--- START ---
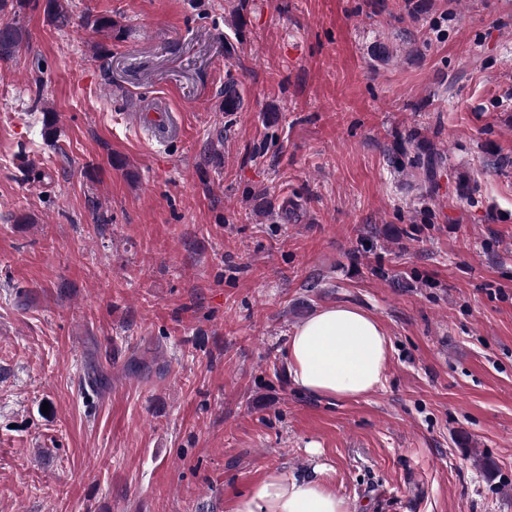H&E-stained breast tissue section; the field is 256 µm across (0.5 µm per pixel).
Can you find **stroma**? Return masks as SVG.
<instances>
[{
    "label": "stroma",
    "instance_id": "obj_1",
    "mask_svg": "<svg viewBox=\"0 0 512 512\" xmlns=\"http://www.w3.org/2000/svg\"><path fill=\"white\" fill-rule=\"evenodd\" d=\"M58 7L0 13V512H230L318 462L350 512H512V0ZM339 303L391 350L331 402L287 347ZM23 41L22 28L10 22L0 23V59L14 56ZM240 81L232 72H227L224 81V110L225 112H238L243 106L240 93ZM428 154L426 158L421 155H416L408 161V166L418 171L420 175L419 185L422 189L432 192L436 188V173L439 167V162L435 157Z\"/></svg>",
    "mask_w": 512,
    "mask_h": 512
}]
</instances>
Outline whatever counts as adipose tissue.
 <instances>
[{"label":"adipose tissue","instance_id":"1","mask_svg":"<svg viewBox=\"0 0 512 512\" xmlns=\"http://www.w3.org/2000/svg\"><path fill=\"white\" fill-rule=\"evenodd\" d=\"M390 339L369 313L344 304L318 310L288 341L289 374L301 391L330 399L367 395L381 385ZM327 467L285 475L270 472L237 499L232 512H350L326 477Z\"/></svg>","mask_w":512,"mask_h":512}]
</instances>
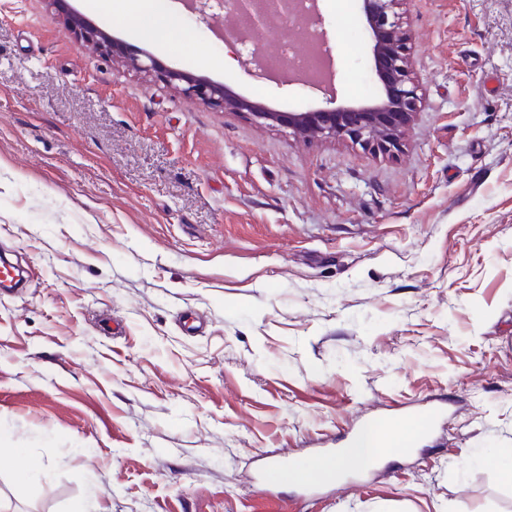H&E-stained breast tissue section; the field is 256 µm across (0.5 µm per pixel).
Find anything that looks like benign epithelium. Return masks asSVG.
<instances>
[{"label": "benign epithelium", "instance_id": "benign-epithelium-1", "mask_svg": "<svg viewBox=\"0 0 512 512\" xmlns=\"http://www.w3.org/2000/svg\"><path fill=\"white\" fill-rule=\"evenodd\" d=\"M58 19L73 34L77 46L123 62L144 76L164 82L177 93L220 112L247 115L258 125L283 127L303 141L350 139L363 147L389 153L399 147L418 107V95L409 72L408 45L402 32L397 6L400 0H363L366 29L372 43L373 71L379 94L369 103L338 104L336 97L326 99L327 106L306 111L276 110L236 93L230 87L205 75L183 73L166 67L150 53L133 48L89 23L73 11L67 0H48ZM191 11L221 33L230 32L240 40L241 65L254 76L280 85L298 83L294 77L283 81L268 71L261 54L248 44V36L238 27H224V14L247 23L251 32L270 33L275 23L288 15L286 0H182ZM314 28L318 42L317 0H310L304 15Z\"/></svg>", "mask_w": 512, "mask_h": 512}]
</instances>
--- END ---
-- Work to complete --
Output all of the entries verbatim, leaving out any images.

-- Output for this exercise --
H&E-stained breast tissue section; the field is 256 µm across (0.5 µm per pixel).
Can you find **stroma**? Return masks as SVG.
<instances>
[{
    "label": "stroma",
    "instance_id": "obj_1",
    "mask_svg": "<svg viewBox=\"0 0 512 512\" xmlns=\"http://www.w3.org/2000/svg\"><path fill=\"white\" fill-rule=\"evenodd\" d=\"M58 7L0 13V512H230L318 462L350 512H512V0ZM339 303L391 350L331 402L287 347ZM23 41L22 28L10 22L0 23V59L14 56ZM240 81L232 72H227L224 81V110L225 112H238L243 106L240 93ZM428 154L426 158L421 155H416L408 161V166L418 171L420 175L419 185L422 189L432 192L436 188V173L439 167V162L435 157Z\"/></svg>",
    "mask_w": 512,
    "mask_h": 512
}]
</instances>
Outline whatever counts as adipose tissue.
 <instances>
[{"label":"adipose tissue","instance_id":"1","mask_svg":"<svg viewBox=\"0 0 512 512\" xmlns=\"http://www.w3.org/2000/svg\"><path fill=\"white\" fill-rule=\"evenodd\" d=\"M390 339L369 313L344 304L318 310L288 341L289 374L301 391L330 399L367 395L381 385ZM327 467L285 475L270 472L237 499L232 512H350L326 477Z\"/></svg>","mask_w":512,"mask_h":512}]
</instances>
H&E-stained breast tissue section; the field is 256 µm across (0.5 µm per pixel).
Find anything that looks like benign epithelium. Return masks asSVG.
<instances>
[{"label": "benign epithelium", "instance_id": "benign-epithelium-1", "mask_svg": "<svg viewBox=\"0 0 512 512\" xmlns=\"http://www.w3.org/2000/svg\"><path fill=\"white\" fill-rule=\"evenodd\" d=\"M58 19L73 34L77 46L123 62L144 76L164 82L177 93L220 112L247 115L258 125L283 127L303 141L350 139L363 147L389 153L399 147L418 107V95L409 72L408 45L402 32L397 6L400 0H363L366 29L372 43L373 71L379 94L369 103L338 104L336 97L326 99L327 106L306 111L276 110L236 93L230 87L205 75L183 73L166 67L150 53L133 48L89 23L73 11L67 0H48ZM191 11L221 33L230 32L240 40L241 65L254 76L280 85L298 83L294 77L283 81L268 71L261 54L248 44V36L238 27H224V14L247 23L251 32L270 33L275 23L288 15L286 0H182ZM314 28L318 42L317 0H310L304 15Z\"/></svg>", "mask_w": 512, "mask_h": 512}]
</instances>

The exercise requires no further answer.